> Information given
______

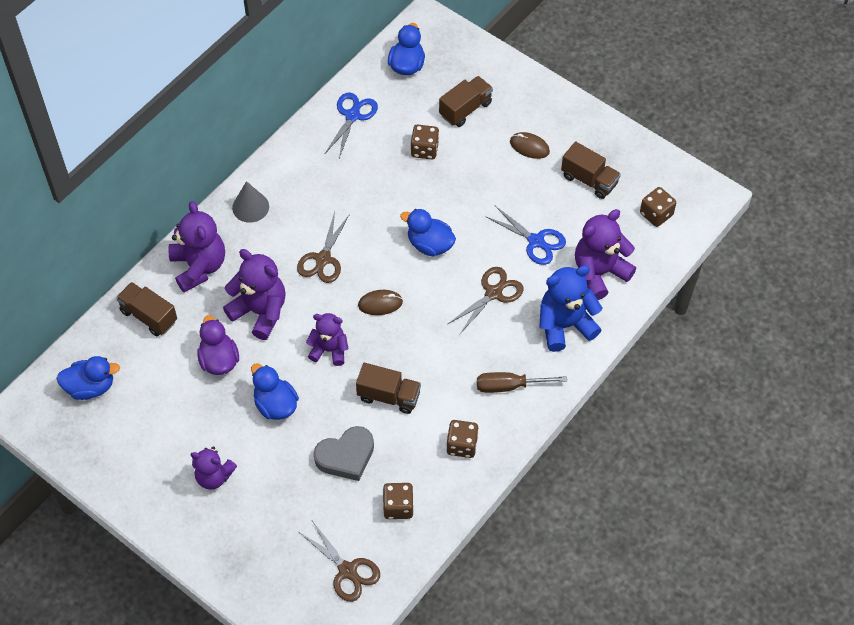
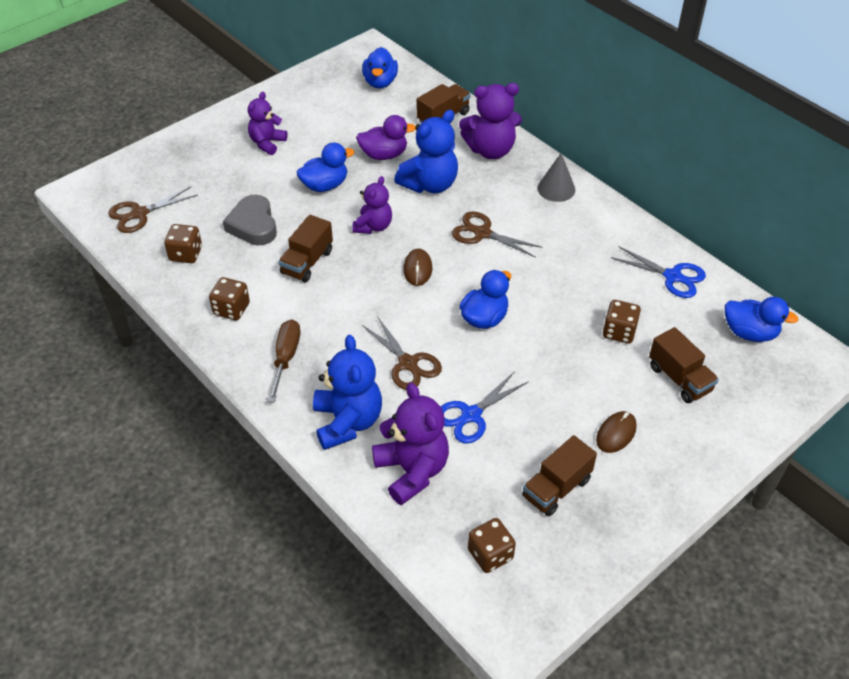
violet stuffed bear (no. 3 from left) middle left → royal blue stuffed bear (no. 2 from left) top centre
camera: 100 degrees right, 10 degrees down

______

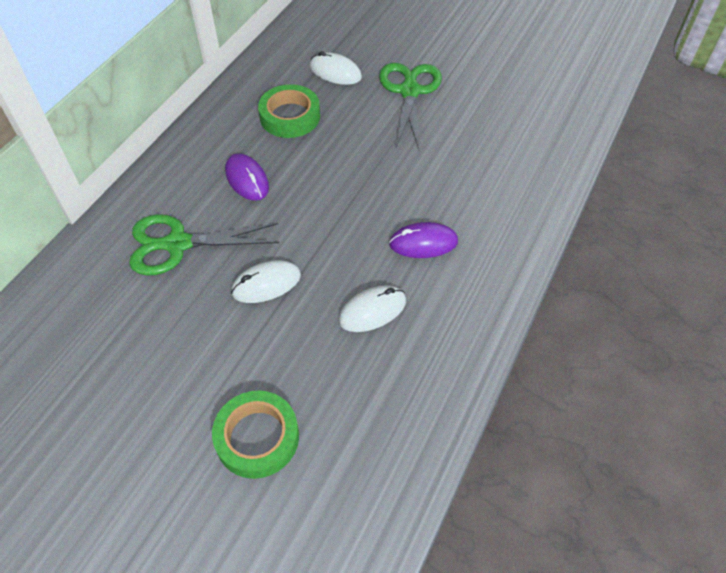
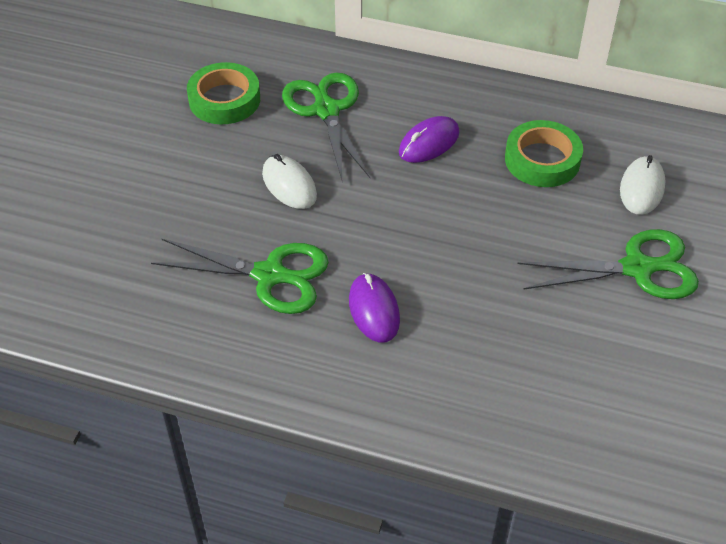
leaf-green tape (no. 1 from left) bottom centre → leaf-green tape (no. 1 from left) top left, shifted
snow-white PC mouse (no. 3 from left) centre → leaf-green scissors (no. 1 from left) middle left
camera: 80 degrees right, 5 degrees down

______

> Activity
Only the lines above from the one with "violet stuffed bear" up to and including the one with "camera: 100 degrees right, 10 degrees down" should be repeated, exactly as written.

> Solution to this task
violet stuffed bear (no. 3 from left) middle left → royal blue stuffed bear (no. 2 from left) top centre
camera: 100 degrees right, 10 degrees down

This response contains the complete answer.